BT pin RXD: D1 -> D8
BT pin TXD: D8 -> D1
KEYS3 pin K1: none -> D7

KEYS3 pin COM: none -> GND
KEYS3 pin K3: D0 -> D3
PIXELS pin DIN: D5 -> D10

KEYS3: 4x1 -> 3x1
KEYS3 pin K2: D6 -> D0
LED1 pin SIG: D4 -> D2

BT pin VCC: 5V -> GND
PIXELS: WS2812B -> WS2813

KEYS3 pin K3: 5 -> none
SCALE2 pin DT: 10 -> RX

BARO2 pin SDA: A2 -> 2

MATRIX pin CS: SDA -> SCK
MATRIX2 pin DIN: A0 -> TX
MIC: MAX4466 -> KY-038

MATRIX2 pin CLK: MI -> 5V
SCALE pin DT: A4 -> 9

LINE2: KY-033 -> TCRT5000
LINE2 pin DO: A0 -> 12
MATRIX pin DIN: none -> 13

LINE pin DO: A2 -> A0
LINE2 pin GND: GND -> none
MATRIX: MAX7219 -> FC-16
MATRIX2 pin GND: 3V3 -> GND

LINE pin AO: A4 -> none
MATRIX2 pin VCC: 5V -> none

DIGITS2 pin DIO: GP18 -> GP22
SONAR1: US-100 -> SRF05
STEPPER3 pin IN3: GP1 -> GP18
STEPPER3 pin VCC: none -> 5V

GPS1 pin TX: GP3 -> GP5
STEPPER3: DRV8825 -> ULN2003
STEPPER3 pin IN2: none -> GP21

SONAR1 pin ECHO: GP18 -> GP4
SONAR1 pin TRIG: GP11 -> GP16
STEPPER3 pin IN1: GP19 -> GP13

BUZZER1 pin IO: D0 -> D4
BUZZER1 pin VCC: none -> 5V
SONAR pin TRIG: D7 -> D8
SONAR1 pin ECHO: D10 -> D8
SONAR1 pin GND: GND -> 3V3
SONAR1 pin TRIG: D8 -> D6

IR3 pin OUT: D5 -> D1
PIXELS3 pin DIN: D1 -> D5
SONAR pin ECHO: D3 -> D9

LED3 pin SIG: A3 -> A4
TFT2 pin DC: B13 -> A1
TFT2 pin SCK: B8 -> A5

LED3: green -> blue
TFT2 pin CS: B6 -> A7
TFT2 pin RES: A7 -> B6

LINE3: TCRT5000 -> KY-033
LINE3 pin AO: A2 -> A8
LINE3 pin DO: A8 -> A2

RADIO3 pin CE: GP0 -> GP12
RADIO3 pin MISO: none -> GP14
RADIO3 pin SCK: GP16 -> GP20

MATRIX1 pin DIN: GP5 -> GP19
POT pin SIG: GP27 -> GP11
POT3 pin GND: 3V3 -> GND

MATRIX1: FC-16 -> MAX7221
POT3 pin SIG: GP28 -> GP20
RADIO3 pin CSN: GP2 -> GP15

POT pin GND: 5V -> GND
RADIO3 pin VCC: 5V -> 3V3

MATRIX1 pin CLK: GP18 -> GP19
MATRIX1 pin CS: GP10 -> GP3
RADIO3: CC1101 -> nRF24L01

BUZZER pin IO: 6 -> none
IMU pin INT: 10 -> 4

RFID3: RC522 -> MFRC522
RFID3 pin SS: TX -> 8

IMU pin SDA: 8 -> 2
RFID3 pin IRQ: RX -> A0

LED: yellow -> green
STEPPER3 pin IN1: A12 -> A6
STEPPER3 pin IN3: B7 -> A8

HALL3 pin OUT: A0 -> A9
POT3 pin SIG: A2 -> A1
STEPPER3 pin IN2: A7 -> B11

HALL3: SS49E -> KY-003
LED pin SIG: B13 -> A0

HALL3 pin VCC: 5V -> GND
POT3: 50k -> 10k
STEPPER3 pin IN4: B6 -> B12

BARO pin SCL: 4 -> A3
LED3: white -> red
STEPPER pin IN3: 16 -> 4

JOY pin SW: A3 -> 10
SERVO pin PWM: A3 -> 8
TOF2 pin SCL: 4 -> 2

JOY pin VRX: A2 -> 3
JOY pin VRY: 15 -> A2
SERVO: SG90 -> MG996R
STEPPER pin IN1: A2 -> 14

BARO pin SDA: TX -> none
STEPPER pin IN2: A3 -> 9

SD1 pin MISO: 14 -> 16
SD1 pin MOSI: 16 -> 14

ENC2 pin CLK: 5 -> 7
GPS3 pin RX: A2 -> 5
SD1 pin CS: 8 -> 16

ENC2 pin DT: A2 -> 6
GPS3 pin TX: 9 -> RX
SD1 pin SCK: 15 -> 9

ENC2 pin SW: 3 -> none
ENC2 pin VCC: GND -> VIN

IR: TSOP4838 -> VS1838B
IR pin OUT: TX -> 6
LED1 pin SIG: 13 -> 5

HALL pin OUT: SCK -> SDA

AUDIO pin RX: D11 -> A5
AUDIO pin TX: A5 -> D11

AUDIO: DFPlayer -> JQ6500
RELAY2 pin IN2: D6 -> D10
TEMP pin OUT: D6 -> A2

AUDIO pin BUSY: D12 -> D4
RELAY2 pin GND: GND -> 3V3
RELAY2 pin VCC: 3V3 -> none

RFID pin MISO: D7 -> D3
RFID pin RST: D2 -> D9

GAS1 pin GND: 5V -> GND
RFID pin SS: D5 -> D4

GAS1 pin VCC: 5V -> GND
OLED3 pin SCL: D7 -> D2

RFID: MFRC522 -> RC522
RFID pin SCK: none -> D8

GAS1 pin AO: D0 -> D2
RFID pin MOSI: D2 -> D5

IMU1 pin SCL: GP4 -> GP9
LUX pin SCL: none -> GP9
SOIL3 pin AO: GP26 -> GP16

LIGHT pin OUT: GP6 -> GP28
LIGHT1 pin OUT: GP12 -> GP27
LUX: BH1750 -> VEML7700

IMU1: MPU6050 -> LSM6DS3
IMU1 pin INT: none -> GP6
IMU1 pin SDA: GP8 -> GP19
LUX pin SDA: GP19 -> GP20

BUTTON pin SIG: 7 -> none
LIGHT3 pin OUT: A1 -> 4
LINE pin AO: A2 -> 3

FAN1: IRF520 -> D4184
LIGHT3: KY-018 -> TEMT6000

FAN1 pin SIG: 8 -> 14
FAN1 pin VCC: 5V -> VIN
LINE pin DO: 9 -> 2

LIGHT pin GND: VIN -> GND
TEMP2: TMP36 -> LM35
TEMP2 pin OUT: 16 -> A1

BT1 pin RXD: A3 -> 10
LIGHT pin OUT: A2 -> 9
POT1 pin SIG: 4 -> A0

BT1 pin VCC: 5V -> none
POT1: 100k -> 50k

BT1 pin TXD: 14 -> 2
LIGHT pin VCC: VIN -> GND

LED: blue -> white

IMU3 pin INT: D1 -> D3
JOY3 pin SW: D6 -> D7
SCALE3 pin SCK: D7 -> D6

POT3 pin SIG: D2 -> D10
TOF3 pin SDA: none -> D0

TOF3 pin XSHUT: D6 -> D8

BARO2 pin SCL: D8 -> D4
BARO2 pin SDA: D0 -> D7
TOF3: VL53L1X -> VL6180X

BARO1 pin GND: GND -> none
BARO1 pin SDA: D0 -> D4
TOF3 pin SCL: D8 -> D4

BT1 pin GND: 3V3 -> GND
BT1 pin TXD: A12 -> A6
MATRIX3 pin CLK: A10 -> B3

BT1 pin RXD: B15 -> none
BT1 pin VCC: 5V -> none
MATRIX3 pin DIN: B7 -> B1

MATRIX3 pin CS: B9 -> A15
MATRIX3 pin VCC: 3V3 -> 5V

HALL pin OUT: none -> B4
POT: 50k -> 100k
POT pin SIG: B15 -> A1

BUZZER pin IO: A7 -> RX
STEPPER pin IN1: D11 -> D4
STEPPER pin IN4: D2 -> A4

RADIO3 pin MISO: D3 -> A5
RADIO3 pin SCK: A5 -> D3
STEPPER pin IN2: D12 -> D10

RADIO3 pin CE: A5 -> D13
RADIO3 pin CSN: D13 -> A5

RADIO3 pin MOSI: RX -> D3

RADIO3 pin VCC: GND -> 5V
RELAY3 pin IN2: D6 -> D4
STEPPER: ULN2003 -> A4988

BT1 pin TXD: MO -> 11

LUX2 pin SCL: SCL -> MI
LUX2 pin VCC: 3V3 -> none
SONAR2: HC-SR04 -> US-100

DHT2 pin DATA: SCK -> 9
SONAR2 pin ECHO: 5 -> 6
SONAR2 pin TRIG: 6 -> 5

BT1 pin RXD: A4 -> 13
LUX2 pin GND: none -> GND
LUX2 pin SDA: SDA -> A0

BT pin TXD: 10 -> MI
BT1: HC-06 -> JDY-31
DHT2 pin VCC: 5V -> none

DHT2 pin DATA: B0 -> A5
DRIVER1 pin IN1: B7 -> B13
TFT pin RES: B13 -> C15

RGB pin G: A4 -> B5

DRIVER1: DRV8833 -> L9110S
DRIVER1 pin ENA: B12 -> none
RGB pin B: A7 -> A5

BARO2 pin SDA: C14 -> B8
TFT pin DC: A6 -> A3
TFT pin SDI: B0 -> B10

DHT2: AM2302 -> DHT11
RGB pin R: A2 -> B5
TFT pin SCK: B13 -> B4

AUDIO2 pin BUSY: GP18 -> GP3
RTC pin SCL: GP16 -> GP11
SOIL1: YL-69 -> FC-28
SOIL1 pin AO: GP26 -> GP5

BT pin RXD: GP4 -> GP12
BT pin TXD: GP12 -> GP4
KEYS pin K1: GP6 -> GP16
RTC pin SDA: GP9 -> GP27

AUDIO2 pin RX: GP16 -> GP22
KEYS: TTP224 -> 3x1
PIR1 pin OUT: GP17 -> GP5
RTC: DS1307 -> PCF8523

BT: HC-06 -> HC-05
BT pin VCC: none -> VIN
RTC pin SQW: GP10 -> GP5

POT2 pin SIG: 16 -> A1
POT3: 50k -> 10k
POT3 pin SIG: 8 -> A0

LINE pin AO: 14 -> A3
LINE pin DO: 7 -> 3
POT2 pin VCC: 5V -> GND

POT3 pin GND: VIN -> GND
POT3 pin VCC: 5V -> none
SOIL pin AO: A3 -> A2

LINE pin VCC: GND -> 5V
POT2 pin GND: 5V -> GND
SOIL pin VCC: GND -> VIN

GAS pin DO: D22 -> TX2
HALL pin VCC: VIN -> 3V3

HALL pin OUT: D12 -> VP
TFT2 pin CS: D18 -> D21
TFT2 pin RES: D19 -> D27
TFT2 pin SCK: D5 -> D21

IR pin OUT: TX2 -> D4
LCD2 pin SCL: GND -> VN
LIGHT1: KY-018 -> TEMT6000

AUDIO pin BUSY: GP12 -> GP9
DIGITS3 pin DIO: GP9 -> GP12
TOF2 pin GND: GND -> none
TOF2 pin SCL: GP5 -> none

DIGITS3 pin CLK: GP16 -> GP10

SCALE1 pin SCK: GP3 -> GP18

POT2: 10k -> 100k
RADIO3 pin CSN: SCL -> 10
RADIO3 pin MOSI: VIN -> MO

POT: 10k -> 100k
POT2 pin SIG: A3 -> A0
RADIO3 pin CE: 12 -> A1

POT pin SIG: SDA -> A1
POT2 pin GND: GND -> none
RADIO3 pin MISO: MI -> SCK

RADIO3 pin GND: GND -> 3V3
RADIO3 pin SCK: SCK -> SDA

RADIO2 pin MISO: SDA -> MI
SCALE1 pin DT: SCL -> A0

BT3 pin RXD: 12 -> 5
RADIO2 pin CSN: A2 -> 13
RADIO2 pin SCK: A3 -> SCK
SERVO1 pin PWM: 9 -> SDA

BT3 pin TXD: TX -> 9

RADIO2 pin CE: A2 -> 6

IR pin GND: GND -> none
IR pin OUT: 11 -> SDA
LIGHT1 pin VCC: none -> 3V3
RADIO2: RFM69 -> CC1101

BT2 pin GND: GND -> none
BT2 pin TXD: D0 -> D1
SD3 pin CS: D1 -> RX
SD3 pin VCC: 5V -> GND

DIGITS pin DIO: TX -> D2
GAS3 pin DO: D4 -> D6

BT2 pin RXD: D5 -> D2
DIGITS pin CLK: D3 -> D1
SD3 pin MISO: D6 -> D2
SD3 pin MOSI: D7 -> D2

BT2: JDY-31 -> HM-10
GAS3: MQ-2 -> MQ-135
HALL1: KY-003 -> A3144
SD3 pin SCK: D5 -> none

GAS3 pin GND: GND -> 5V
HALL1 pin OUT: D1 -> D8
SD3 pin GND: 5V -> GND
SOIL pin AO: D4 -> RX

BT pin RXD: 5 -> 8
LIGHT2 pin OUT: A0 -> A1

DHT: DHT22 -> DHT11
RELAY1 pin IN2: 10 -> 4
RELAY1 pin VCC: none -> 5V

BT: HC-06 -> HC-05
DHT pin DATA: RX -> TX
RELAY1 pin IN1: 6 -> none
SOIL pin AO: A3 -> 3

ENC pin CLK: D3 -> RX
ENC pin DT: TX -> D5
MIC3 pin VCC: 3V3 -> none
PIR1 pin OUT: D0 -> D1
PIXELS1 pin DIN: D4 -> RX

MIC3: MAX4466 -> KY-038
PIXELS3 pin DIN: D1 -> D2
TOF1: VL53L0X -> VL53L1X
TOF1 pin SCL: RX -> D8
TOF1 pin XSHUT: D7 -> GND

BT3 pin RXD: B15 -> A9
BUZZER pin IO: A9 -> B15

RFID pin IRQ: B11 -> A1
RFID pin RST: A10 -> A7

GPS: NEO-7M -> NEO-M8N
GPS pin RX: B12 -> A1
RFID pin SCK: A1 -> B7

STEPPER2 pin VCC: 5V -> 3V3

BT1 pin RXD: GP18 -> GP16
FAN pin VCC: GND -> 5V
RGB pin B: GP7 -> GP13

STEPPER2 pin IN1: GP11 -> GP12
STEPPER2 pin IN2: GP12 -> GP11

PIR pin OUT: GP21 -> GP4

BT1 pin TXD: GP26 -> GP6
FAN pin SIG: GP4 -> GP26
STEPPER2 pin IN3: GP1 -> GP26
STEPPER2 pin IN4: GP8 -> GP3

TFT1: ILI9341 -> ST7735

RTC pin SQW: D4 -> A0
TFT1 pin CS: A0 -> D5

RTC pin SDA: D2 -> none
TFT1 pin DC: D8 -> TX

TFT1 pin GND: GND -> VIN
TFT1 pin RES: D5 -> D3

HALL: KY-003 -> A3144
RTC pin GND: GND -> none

○ ○ ○ ○ ○ ○ ○

*Your assignment*
Look above for the line containing "RADIO3 pin VCC: 5V -> 3V3" and the line containing "TEMP2 pin OUT: 16 -> A1". Transcribe both, with the lines between them, exactly.

*Task result*
RADIO3 pin VCC: 5V -> 3V3

MATRIX1 pin CLK: GP18 -> GP19
MATRIX1 pin CS: GP10 -> GP3
RADIO3: CC1101 -> nRF24L01

BUZZER pin IO: 6 -> none
IMU pin INT: 10 -> 4

RFID3: RC522 -> MFRC522
RFID3 pin SS: TX -> 8

IMU pin SDA: 8 -> 2
RFID3 pin IRQ: RX -> A0

LED: yellow -> green
STEPPER3 pin IN1: A12 -> A6
STEPPER3 pin IN3: B7 -> A8

HALL3 pin OUT: A0 -> A9
POT3 pin SIG: A2 -> A1
STEPPER3 pin IN2: A7 -> B11

HALL3: SS49E -> KY-003
LED pin SIG: B13 -> A0

HALL3 pin VCC: 5V -> GND
POT3: 50k -> 10k
STEPPER3 pin IN4: B6 -> B12

BARO pin SCL: 4 -> A3
LED3: white -> red
STEPPER pin IN3: 16 -> 4

JOY pin SW: A3 -> 10
SERVO pin PWM: A3 -> 8
TOF2 pin SCL: 4 -> 2

JOY pin VRX: A2 -> 3
JOY pin VRY: 15 -> A2
SERVO: SG90 -> MG996R
STEPPER pin IN1: A2 -> 14

BARO pin SDA: TX -> none
STEPPER pin IN2: A3 -> 9

SD1 pin MISO: 14 -> 16
SD1 pin MOSI: 16 -> 14

ENC2 pin CLK: 5 -> 7
GPS3 pin RX: A2 -> 5
SD1 pin CS: 8 -> 16

ENC2 pin DT: A2 -> 6
GPS3 pin TX: 9 -> RX
SD1 pin SCK: 15 -> 9

ENC2 pin SW: 3 -> none
ENC2 pin VCC: GND -> VIN

IR: TSOP4838 -> VS1838B
IR pin OUT: TX -> 6
LED1 pin SIG: 13 -> 5

HALL pin OUT: SCK -> SDA

AUDIO pin RX: D11 -> A5
AUDIO pin TX: A5 -> D11

AUDIO: DFPlayer -> JQ6500
RELAY2 pin IN2: D6 -> D10
TEMP pin OUT: D6 -> A2

AUDIO pin BUSY: D12 -> D4
RELAY2 pin GND: GND -> 3V3
RELAY2 pin VCC: 3V3 -> none

RFID pin MISO: D7 -> D3
RFID pin RST: D2 -> D9

GAS1 pin GND: 5V -> GND
RFID pin SS: D5 -> D4

GAS1 pin VCC: 5V -> GND
OLED3 pin SCL: D7 -> D2

RFID: MFRC522 -> RC522
RFID pin SCK: none -> D8

GAS1 pin AO: D0 -> D2
RFID pin MOSI: D2 -> D5

IMU1 pin SCL: GP4 -> GP9
LUX pin SCL: none -> GP9
SOIL3 pin AO: GP26 -> GP16

LIGHT pin OUT: GP6 -> GP28
LIGHT1 pin OUT: GP12 -> GP27
LUX: BH1750 -> VEML7700

IMU1: MPU6050 -> LSM6DS3
IMU1 pin INT: none -> GP6
IMU1 pin SDA: GP8 -> GP19
LUX pin SDA: GP19 -> GP20

BUTTON pin SIG: 7 -> none
LIGHT3 pin OUT: A1 -> 4
LINE pin AO: A2 -> 3

FAN1: IRF520 -> D4184
LIGHT3: KY-018 -> TEMT6000

FAN1 pin SIG: 8 -> 14
FAN1 pin VCC: 5V -> VIN
LINE pin DO: 9 -> 2

LIGHT pin GND: VIN -> GND
TEMP2: TMP36 -> LM35
TEMP2 pin OUT: 16 -> A1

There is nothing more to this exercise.